*** Opening of Supplied records ***
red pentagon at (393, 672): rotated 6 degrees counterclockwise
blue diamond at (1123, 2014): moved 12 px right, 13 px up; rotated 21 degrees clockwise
*** Close of Supplied records ***
*** Opening of Supplied records ***
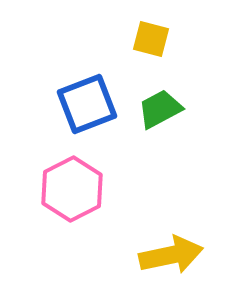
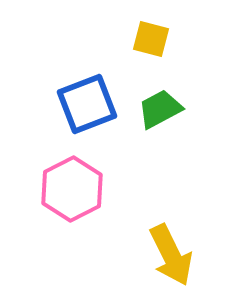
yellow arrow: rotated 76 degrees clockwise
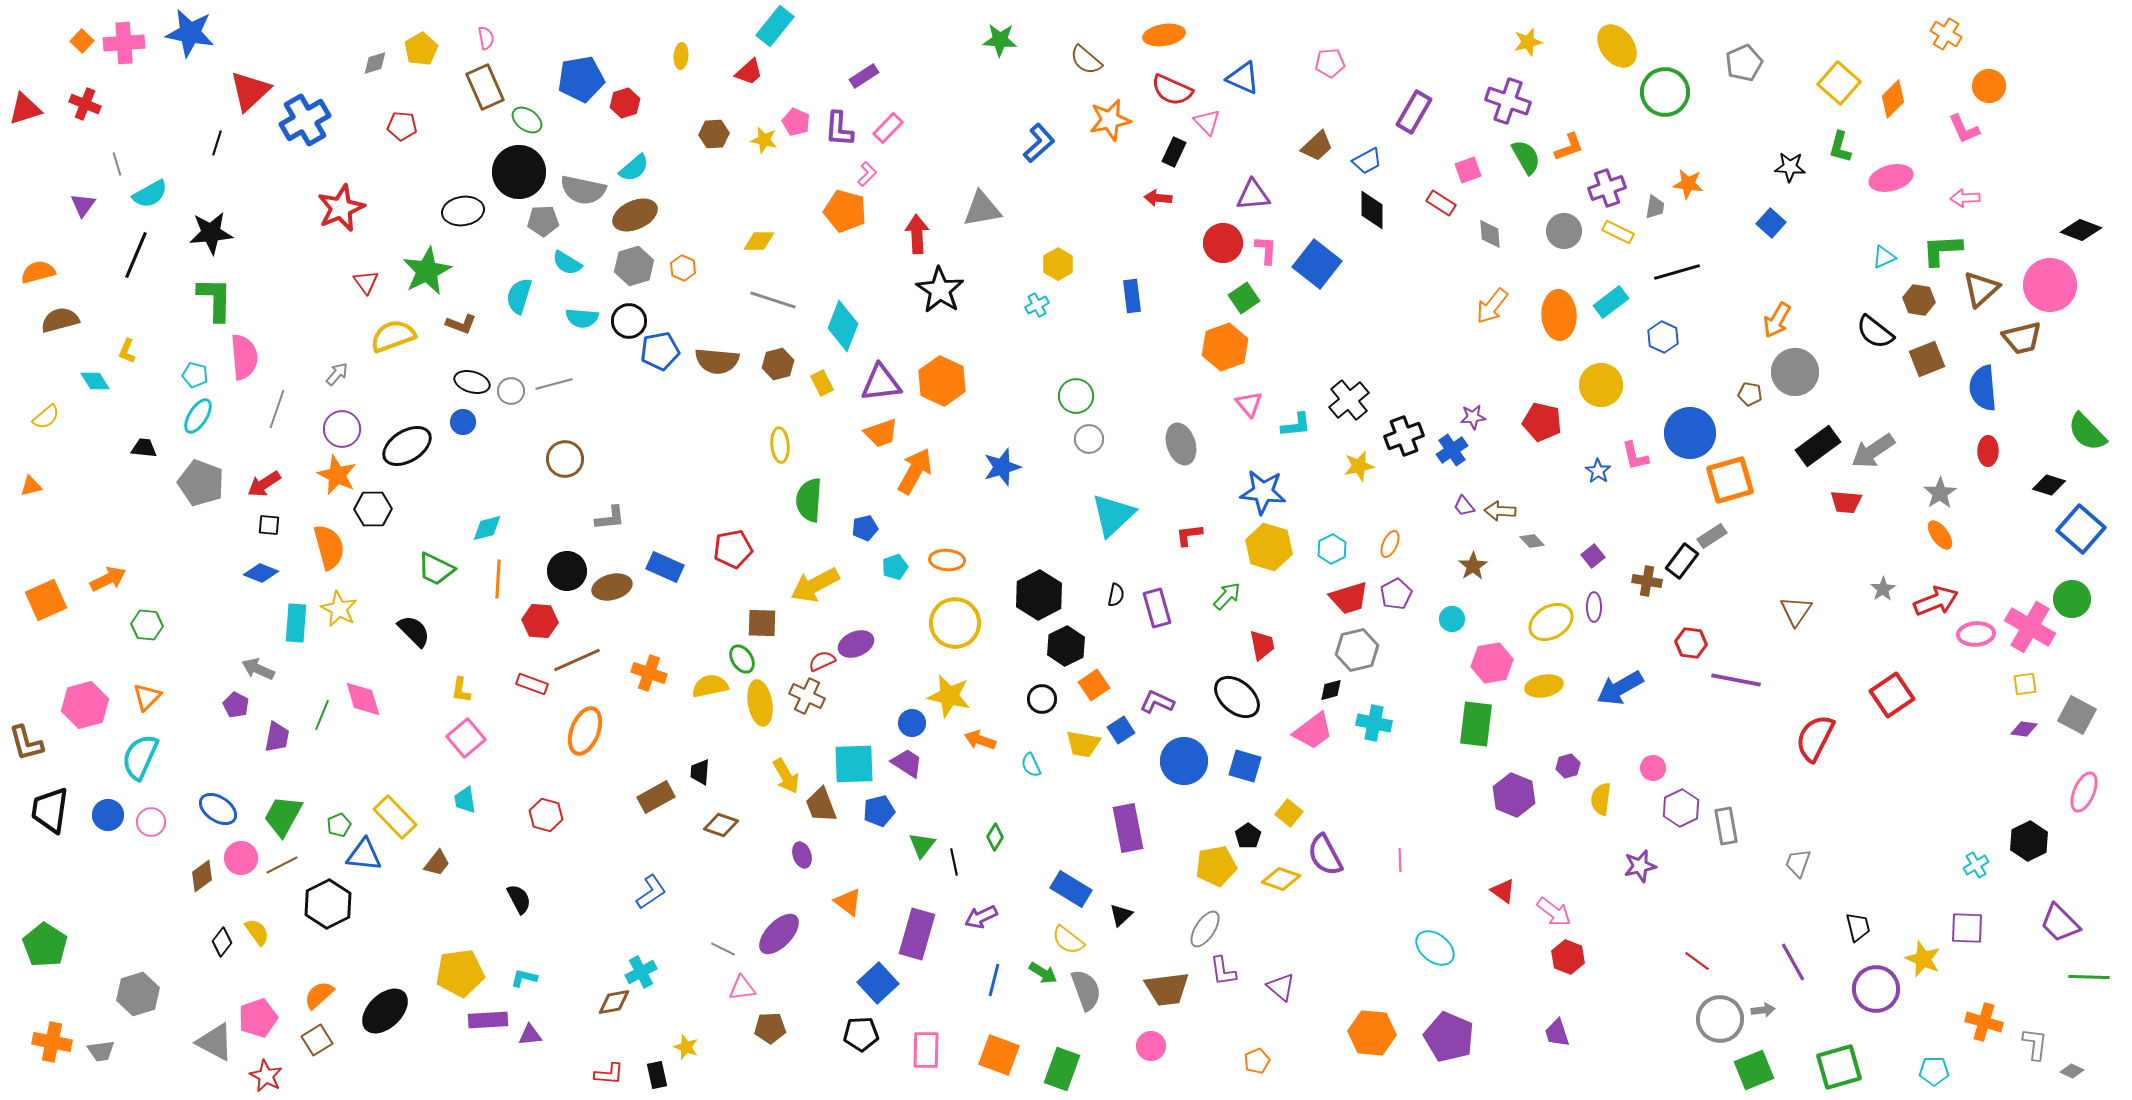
*** Close of Supplied records ***
*** Opening of Supplied records ***
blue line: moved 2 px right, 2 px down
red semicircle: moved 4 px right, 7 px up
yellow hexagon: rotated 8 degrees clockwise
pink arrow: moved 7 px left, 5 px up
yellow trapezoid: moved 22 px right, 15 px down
*** Close of Supplied records ***
- _Exercise_
The range runs from the line above containing "pink arrow: moved 7 px left, 5 px up" to the line containing "yellow trapezoid: moved", inclusive. Restate those lines word for word and no others.

- _Task result_
pink arrow: moved 7 px left, 5 px up
yellow trapezoid: moved 22 px right, 15 px down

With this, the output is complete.